____ Provided entries

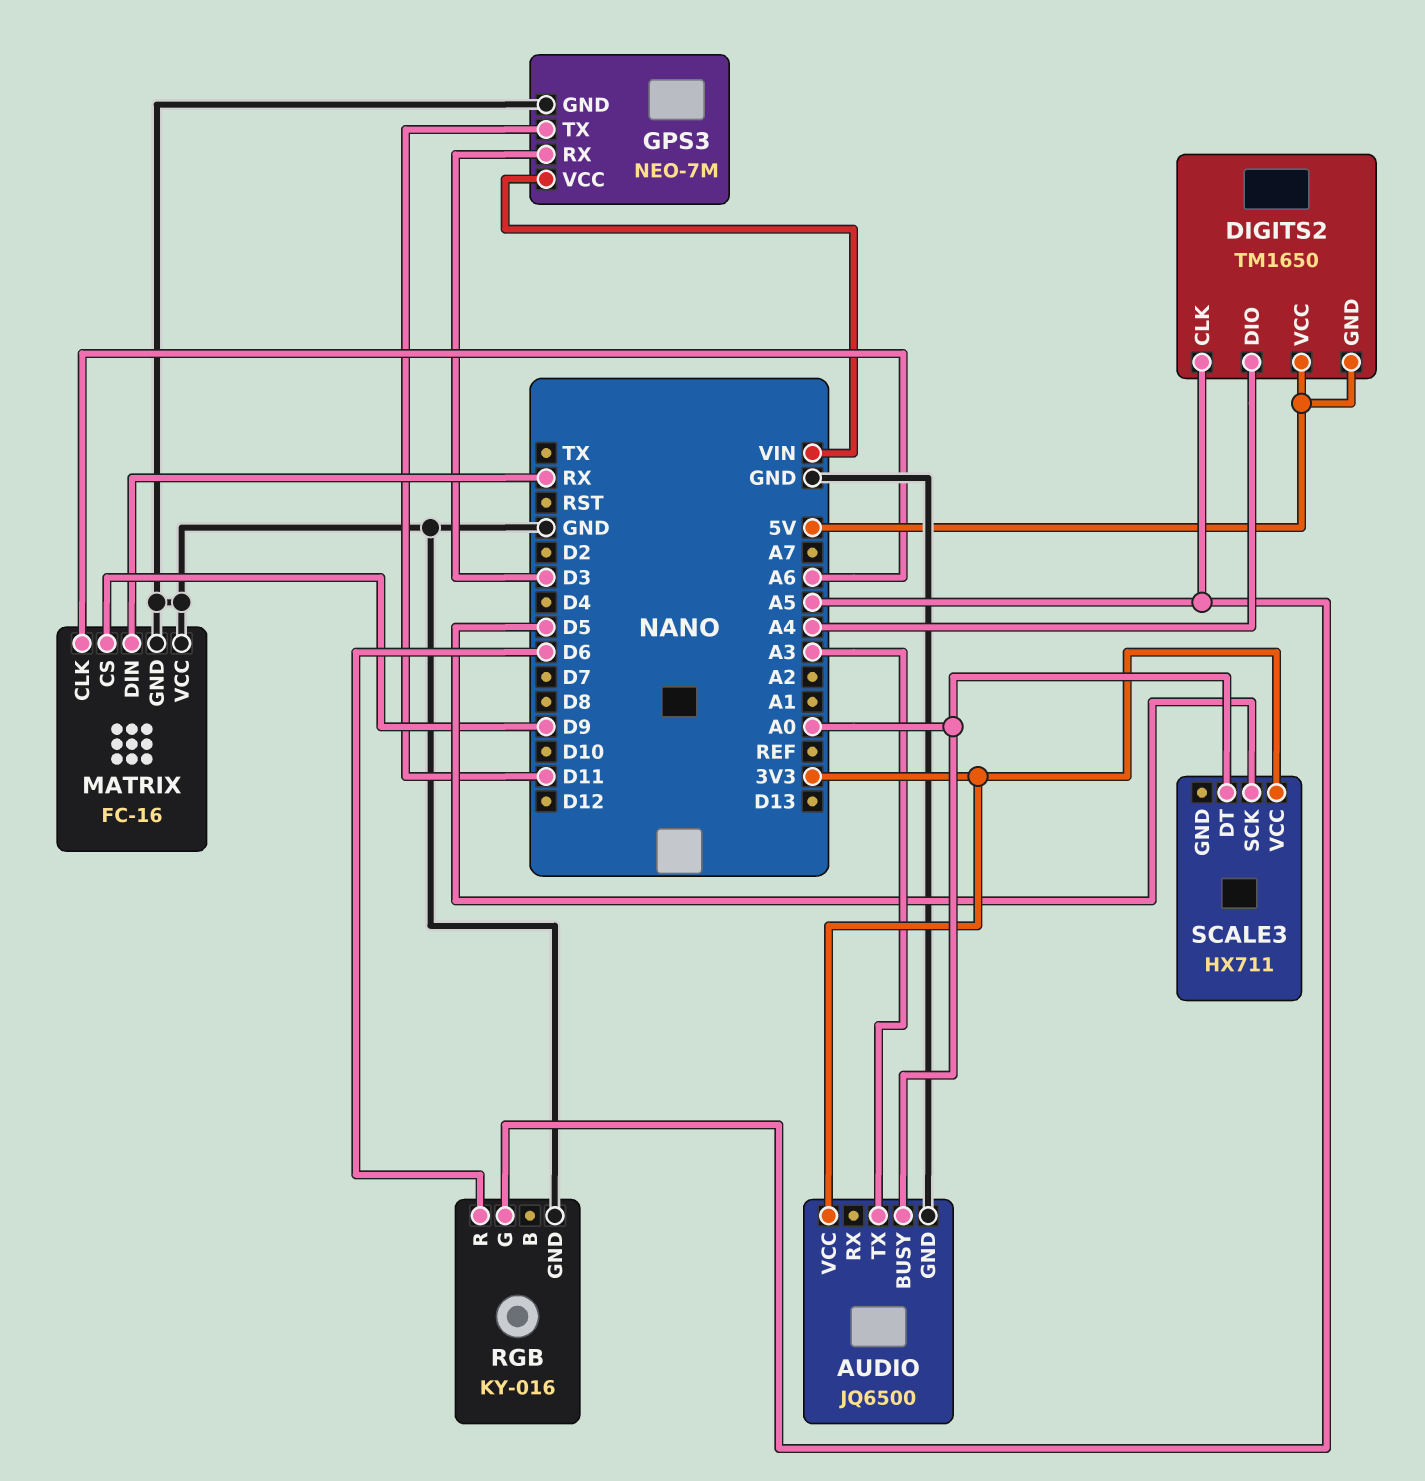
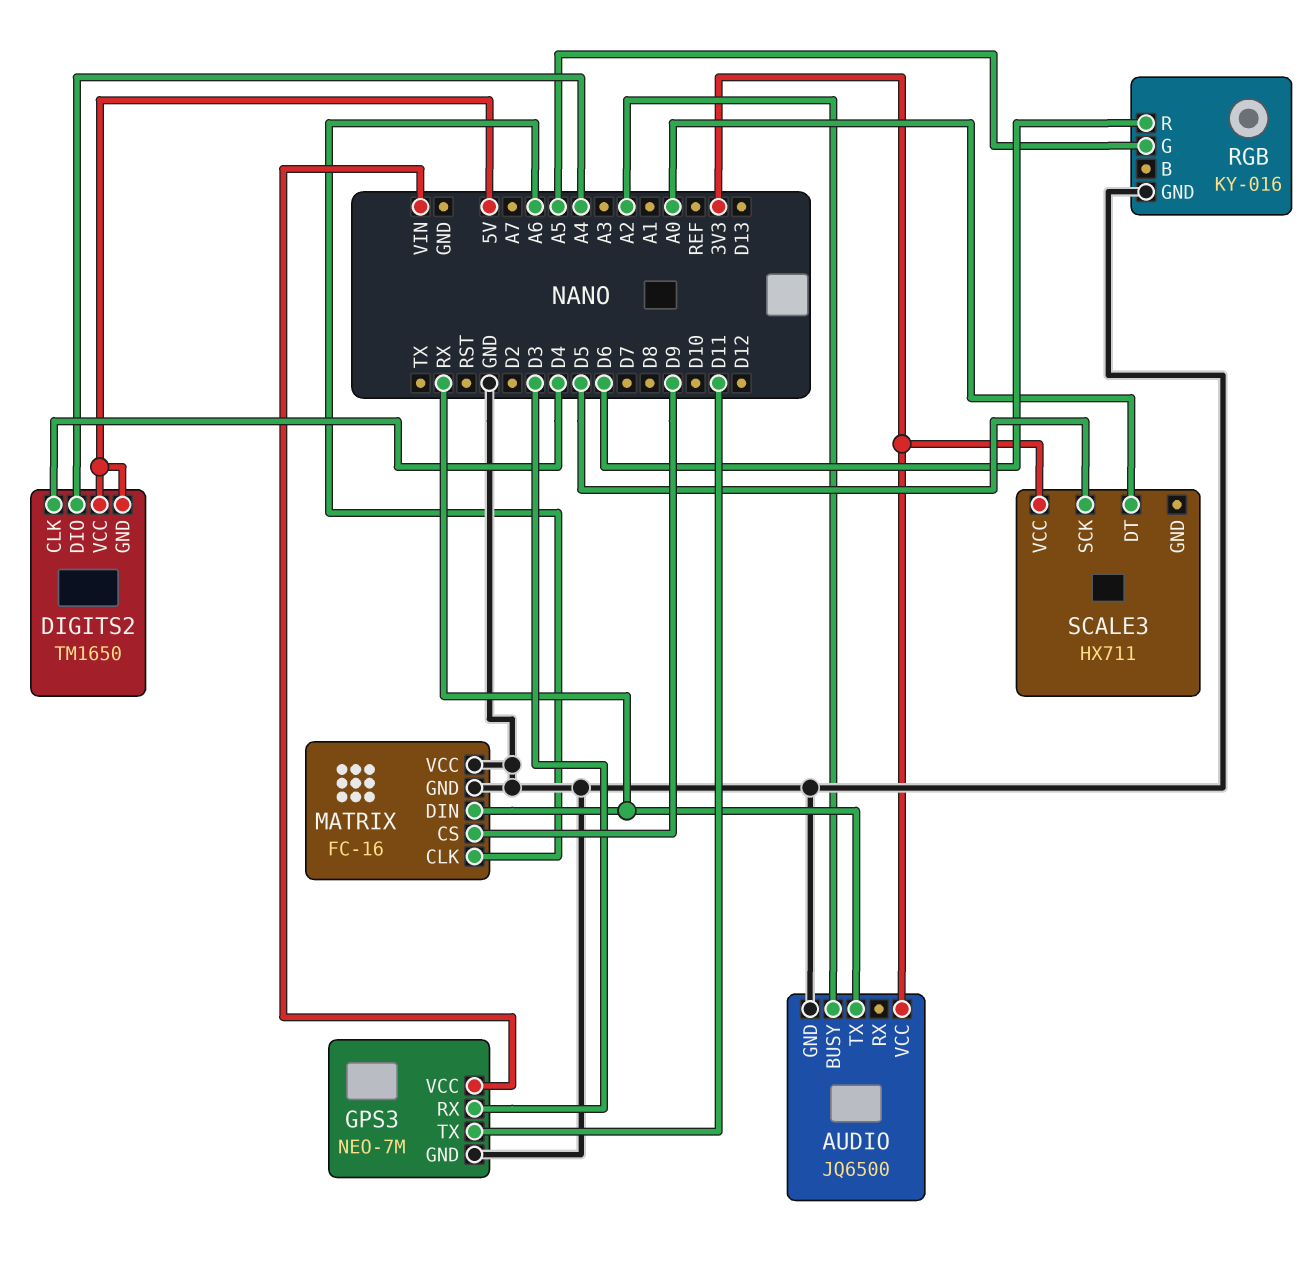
AUDIO pin BUSY: A0 -> A2
AUDIO pin TX: A3 -> RX
DIGITS2 pin CLK: A5 -> D4

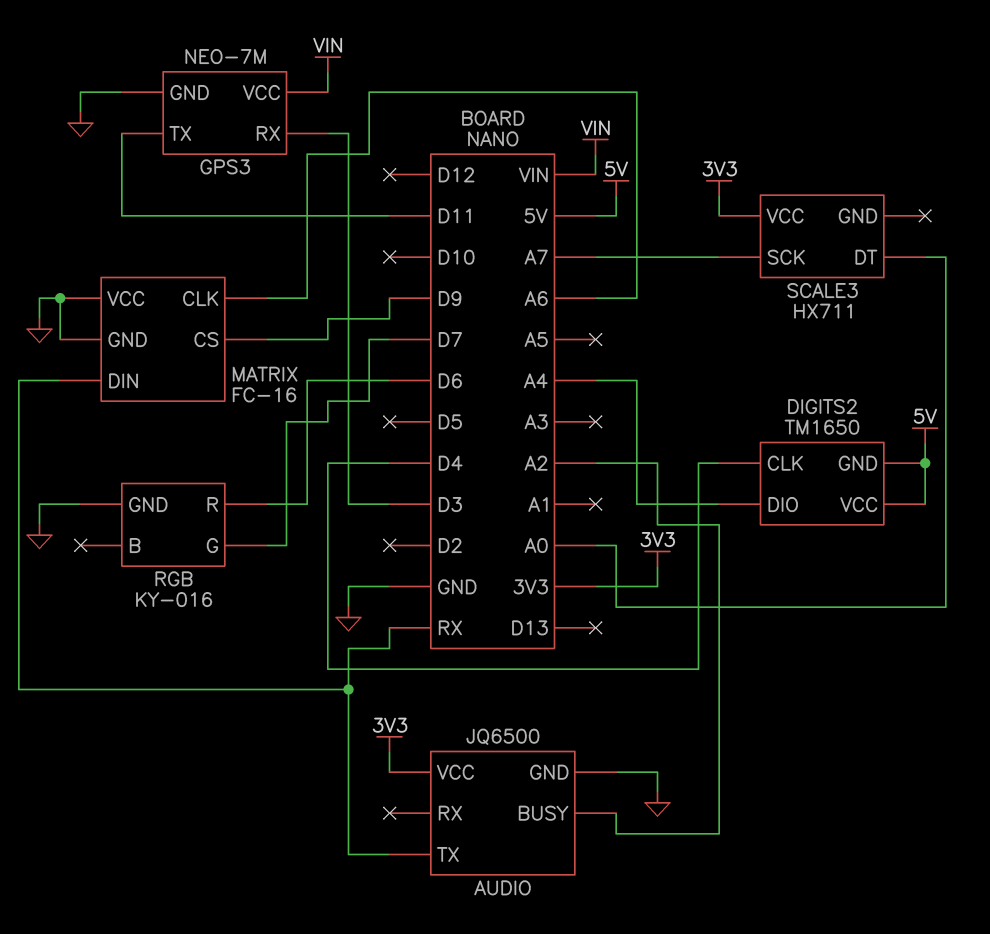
RGB pin G: A5 -> D7
SCALE3 pin SCK: D5 -> A7

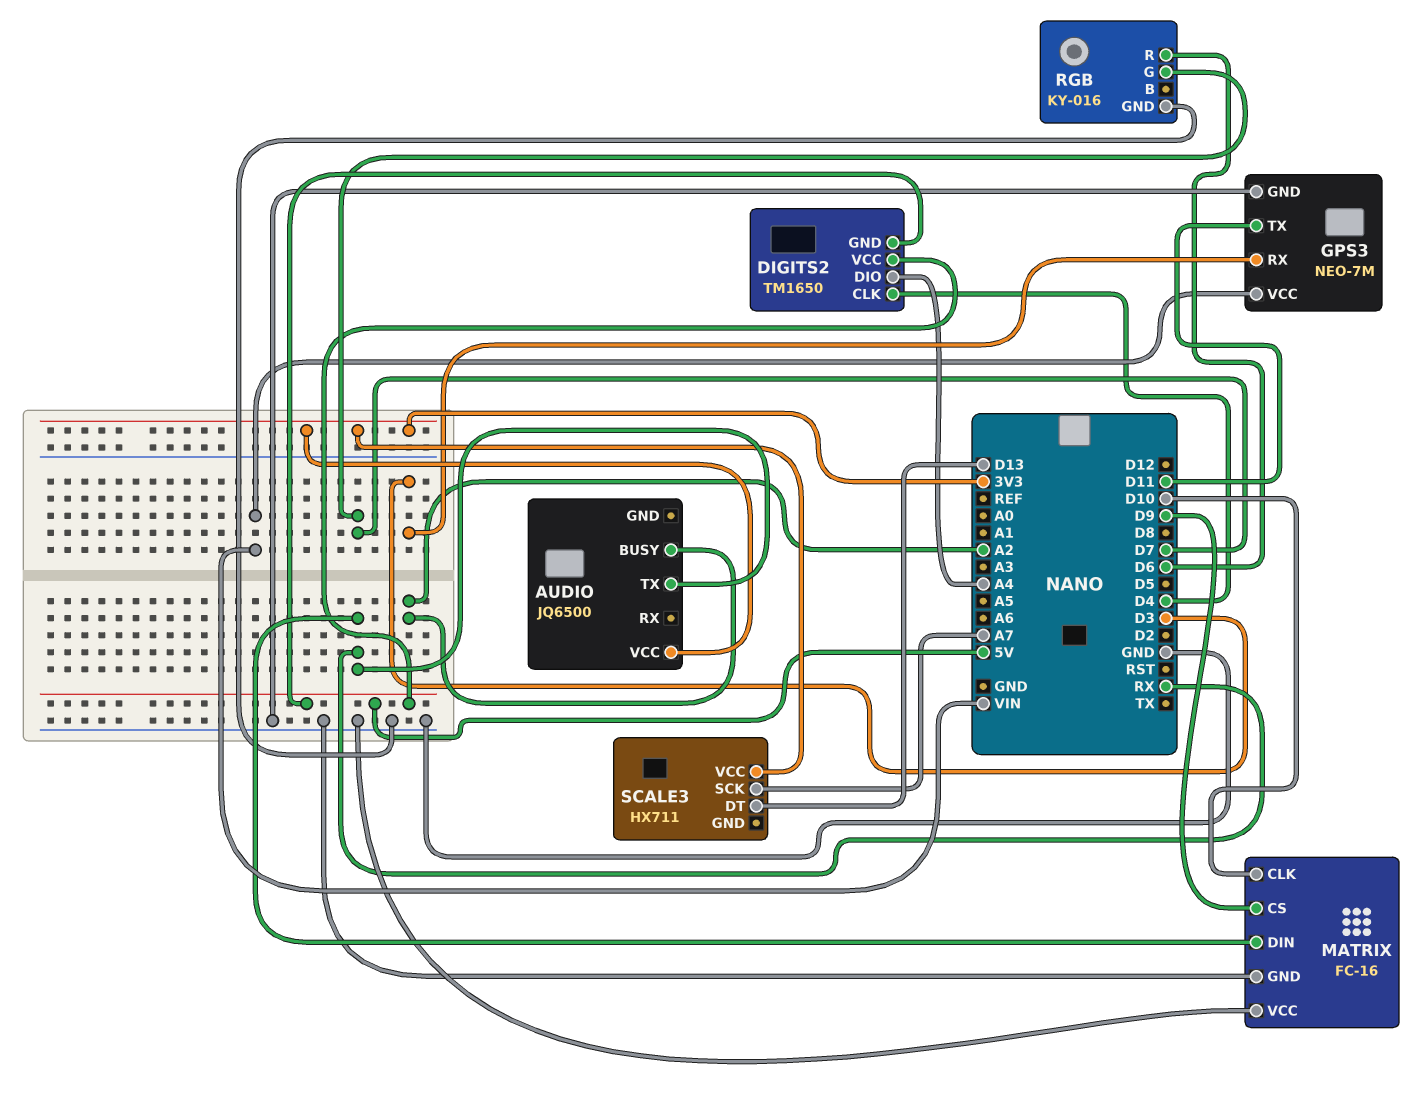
AUDIO pin GND: GND -> none
MATRIX pin CLK: A6 -> D10
SCALE3 pin DT: A0 -> D13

________

*Description of the task*
Each line that includes the string "AUDIO" should be copied from the data.

*Response for this exercise*
AUDIO pin BUSY: A0 -> A2
AUDIO pin TX: A3 -> RX
AUDIO pin GND: GND -> none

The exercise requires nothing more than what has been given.